(Scene change data)
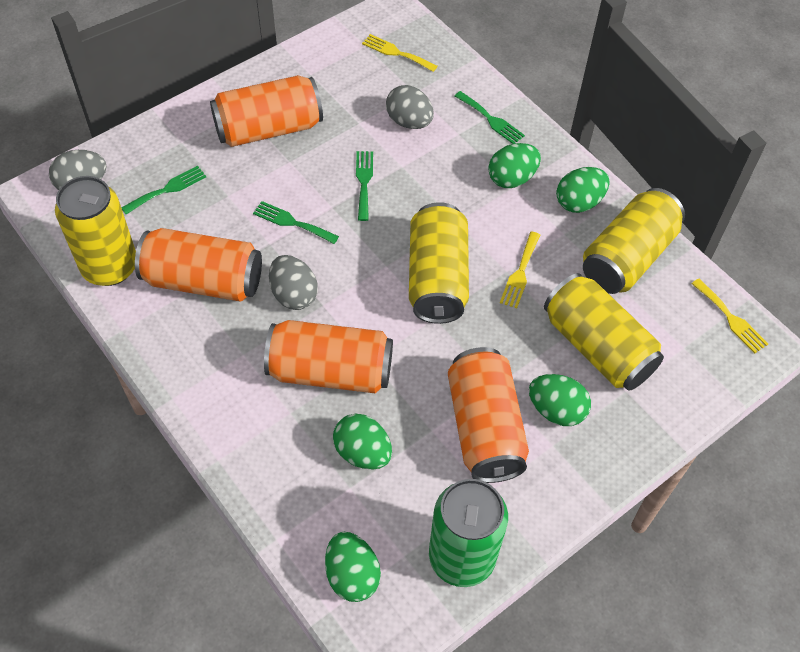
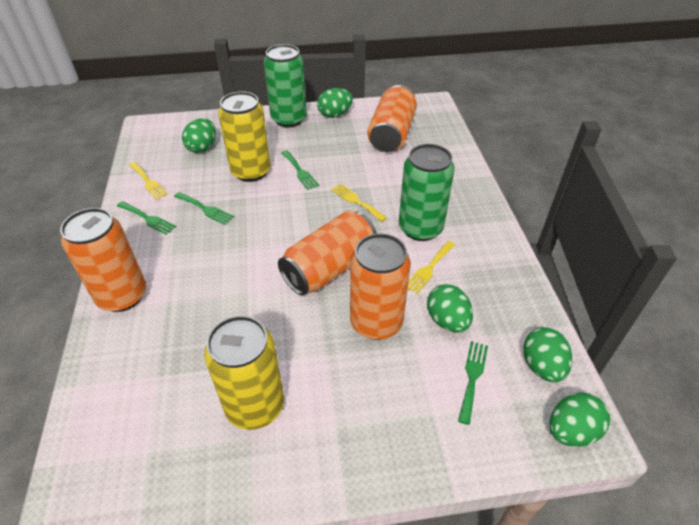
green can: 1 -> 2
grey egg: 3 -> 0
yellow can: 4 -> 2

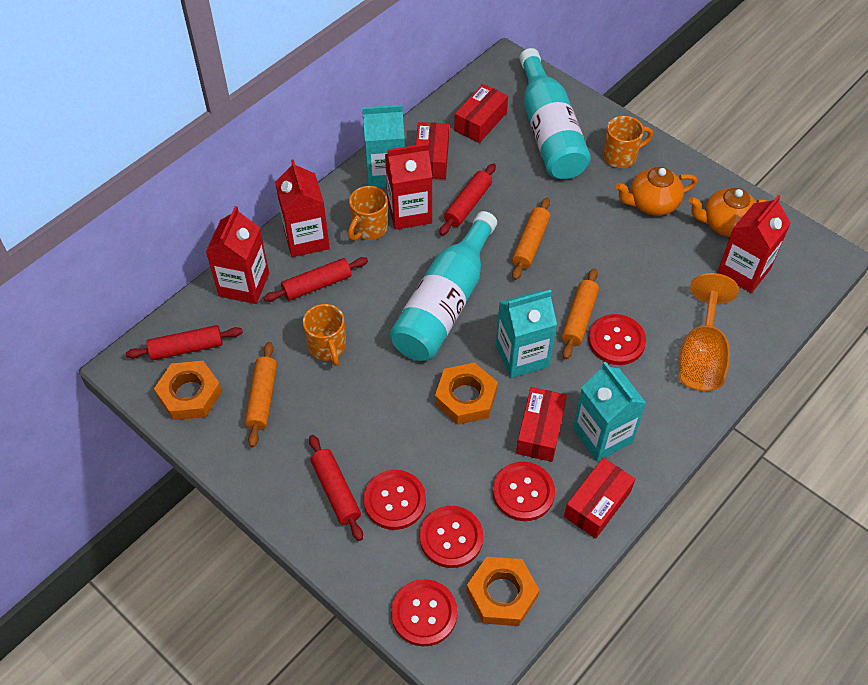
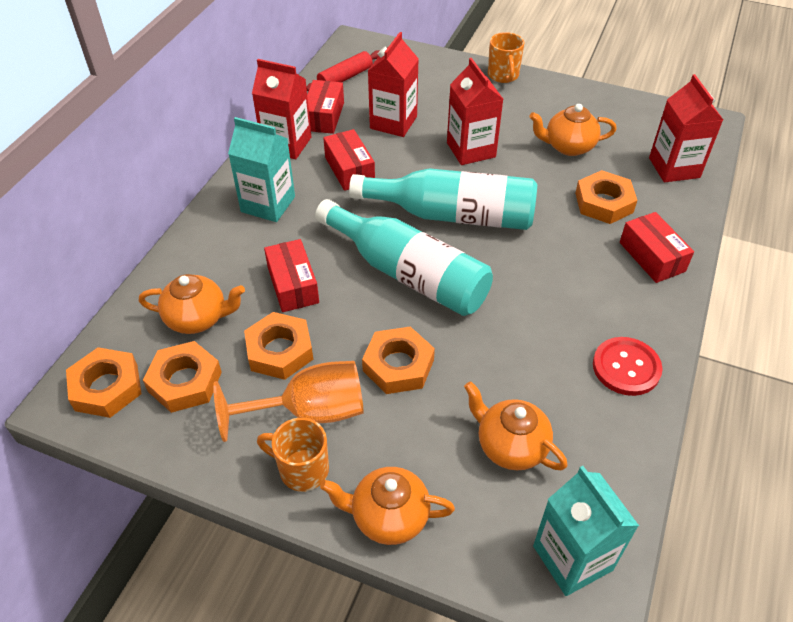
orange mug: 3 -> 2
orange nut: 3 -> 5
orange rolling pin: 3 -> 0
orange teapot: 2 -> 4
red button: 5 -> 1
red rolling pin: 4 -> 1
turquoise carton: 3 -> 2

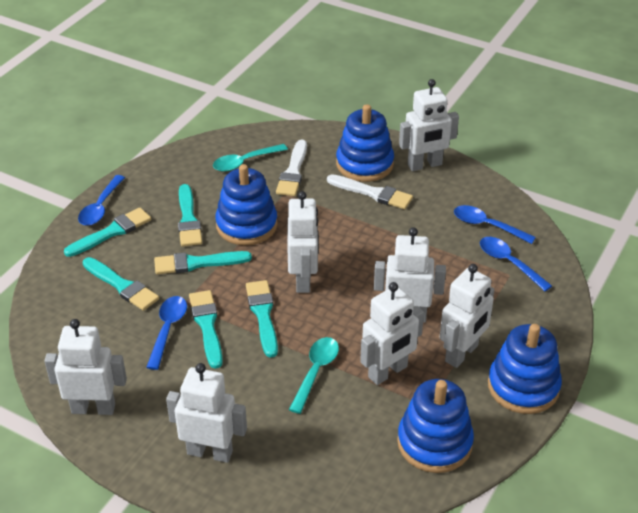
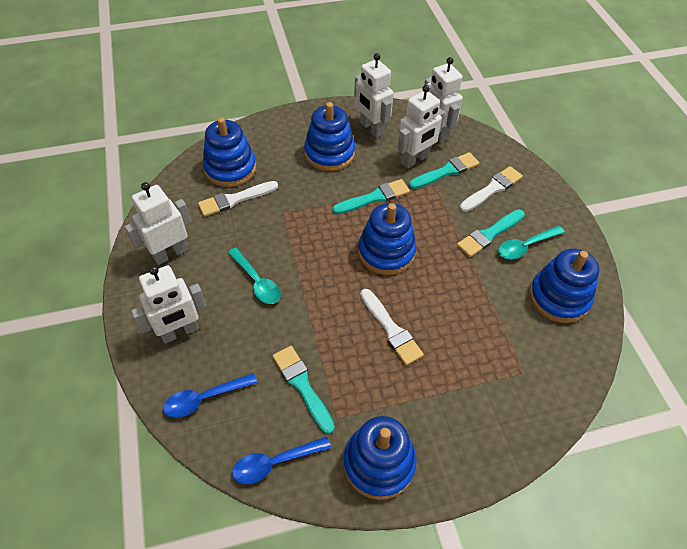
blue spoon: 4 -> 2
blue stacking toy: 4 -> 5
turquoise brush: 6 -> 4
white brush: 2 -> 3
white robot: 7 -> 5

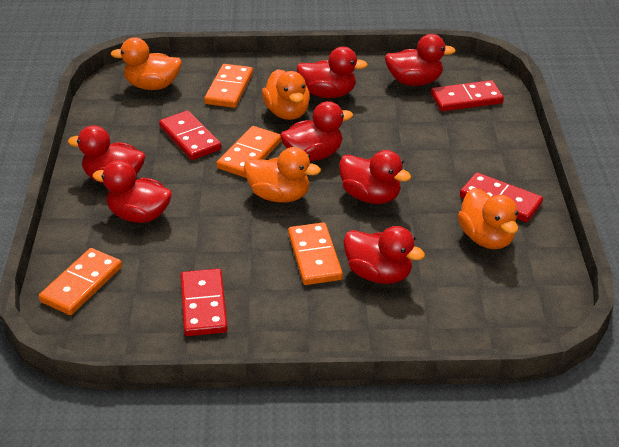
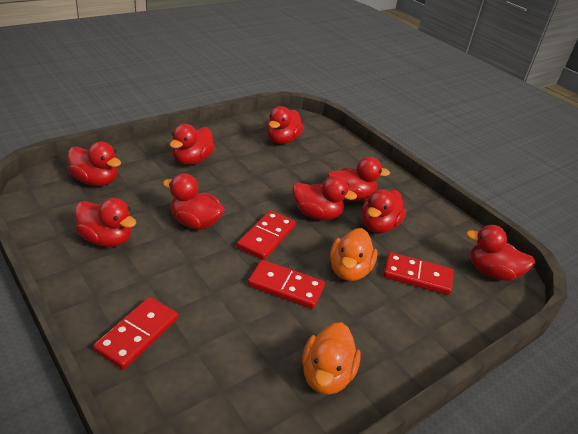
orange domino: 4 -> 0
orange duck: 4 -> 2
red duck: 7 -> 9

### ACTIVITY
From the data above, gather every line that includes the word "rolling".

### SOLUTION TO THIS EXERCISE
orange rolling pin: 3 -> 0
red rolling pin: 4 -> 1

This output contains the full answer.